What do the lines say from the one containing "pink square: (165, 116) -> (246, 208), moved" to the end of the records? Restate them word for word, and only those.

_____

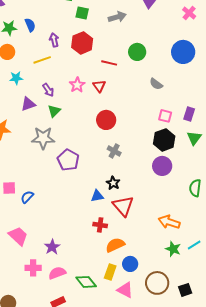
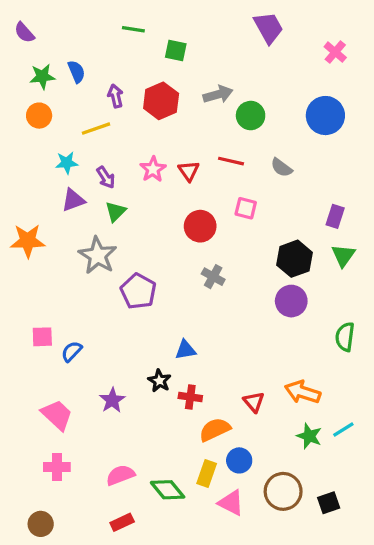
green square: (82, 13) -> (176, 50), moved
gray arrow: (117, 17) -> (218, 94), moved
red line: (109, 63) -> (231, 161), moved
cyan star: (16, 78) -> (67, 163), moved
pink square: (165, 116) -> (246, 208), moved
gray star: (43, 138) -> (98, 255), turned 30
black star: (113, 183) -> (159, 381), moved
red triangle: (123, 206) -> (254, 402), moved, size x0.6
purple star: (52, 247) -> (112, 400), moved
pink cross: (33, 268) -> (57, 467), moved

_____

◆ Exercise output
pink square: (165, 116) -> (246, 208), moved
gray star: (43, 138) -> (98, 255), turned 30
black star: (113, 183) -> (159, 381), moved
red triangle: (123, 206) -> (254, 402), moved, size x0.6
purple star: (52, 247) -> (112, 400), moved
pink cross: (33, 268) -> (57, 467), moved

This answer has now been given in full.